DATA RECORDS START

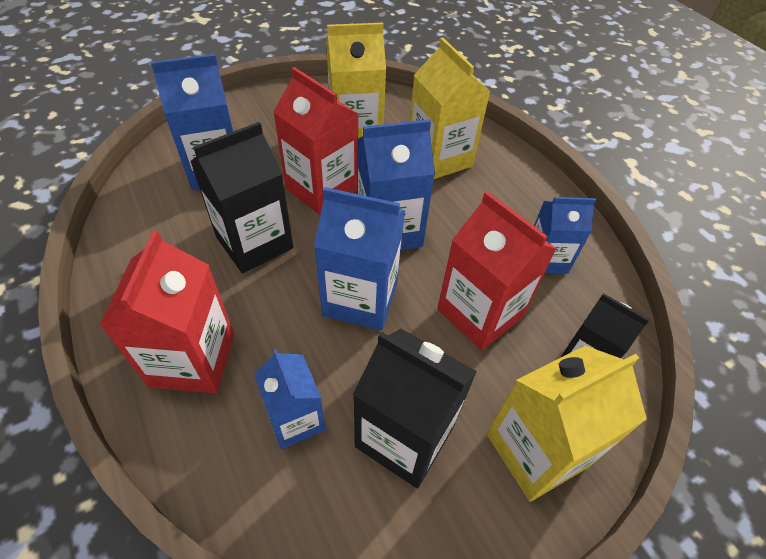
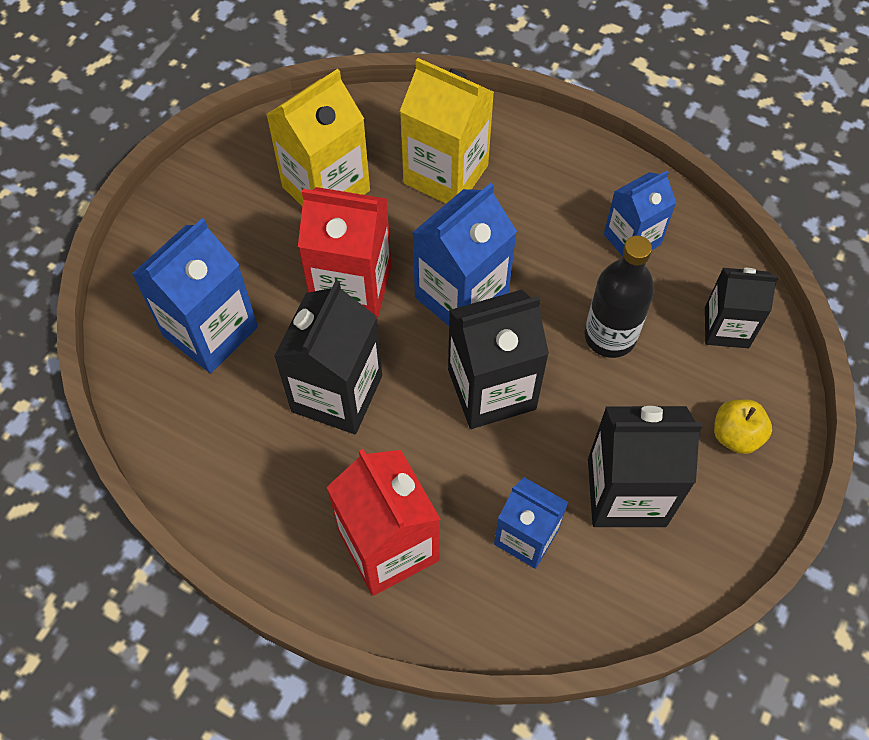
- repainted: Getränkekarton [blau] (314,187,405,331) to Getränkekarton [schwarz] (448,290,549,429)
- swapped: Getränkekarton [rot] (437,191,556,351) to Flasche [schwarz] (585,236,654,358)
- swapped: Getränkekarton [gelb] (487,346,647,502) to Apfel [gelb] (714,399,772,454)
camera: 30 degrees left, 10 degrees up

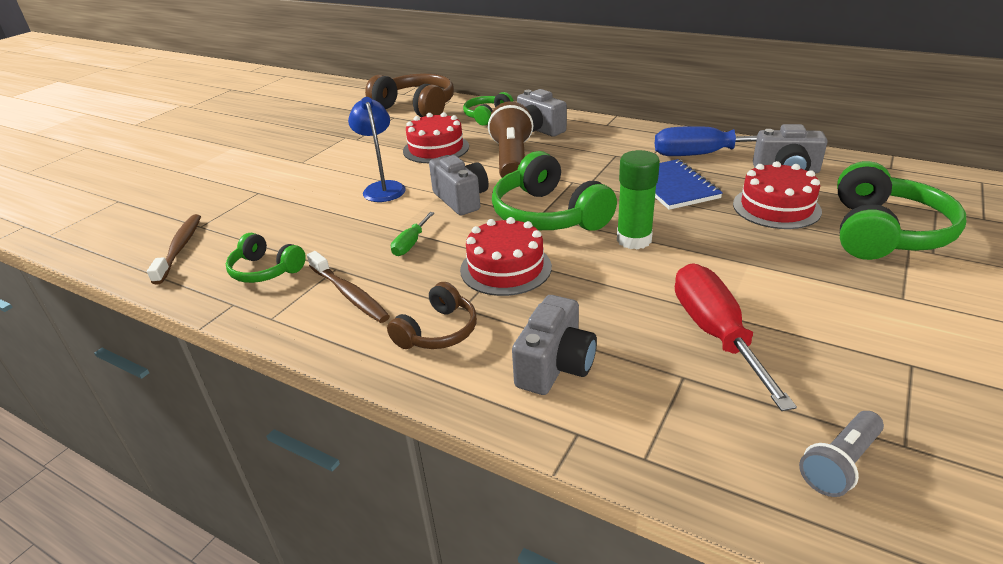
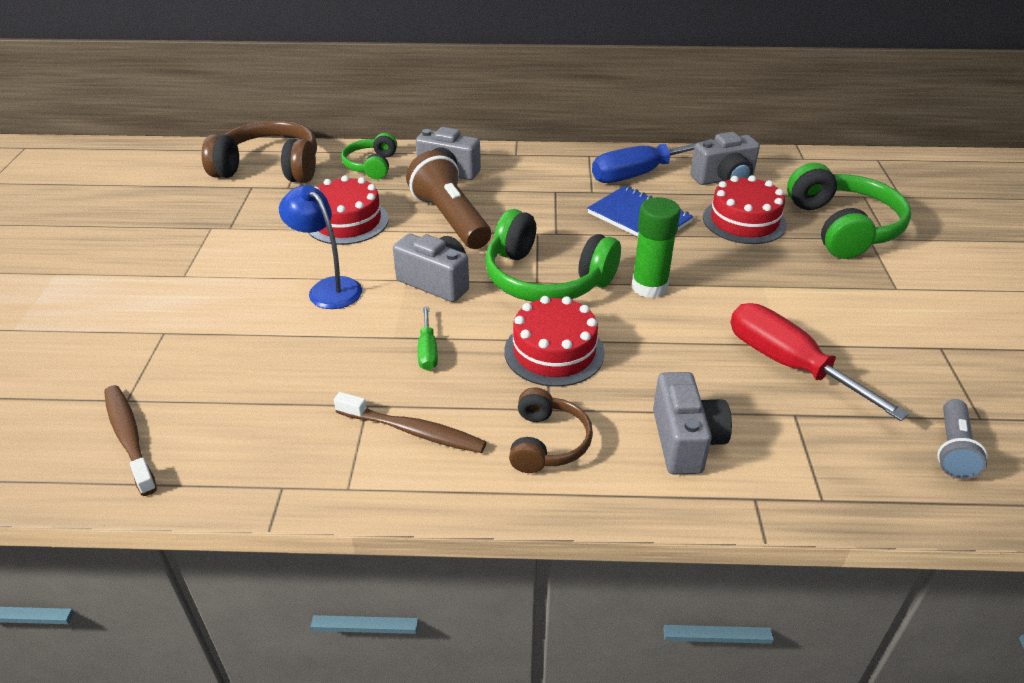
- gone: Kopfhörer [grün] (226,233,306,283)
camera: 30 degrees left, 5 degrees up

DATA RECORDS END

### BRIEF
Type the entries again verbatim. Drop the images.

### EXPECTED ANSWER
- repainted: Getränkekarton [blau] (314,187,405,331) to Getränkekarton [schwarz] (448,290,549,429)
- swapped: Getränkekarton [rot] (437,191,556,351) to Flasche [schwarz] (585,236,654,358)
- swapped: Getränkekarton [gelb] (487,346,647,502) to Apfel [gelb] (714,399,772,454)
camera: 30 degrees left, 10 degrees up

- gone: Kopfhörer [grün] (226,233,306,283)
camera: 30 degrees left, 5 degrees up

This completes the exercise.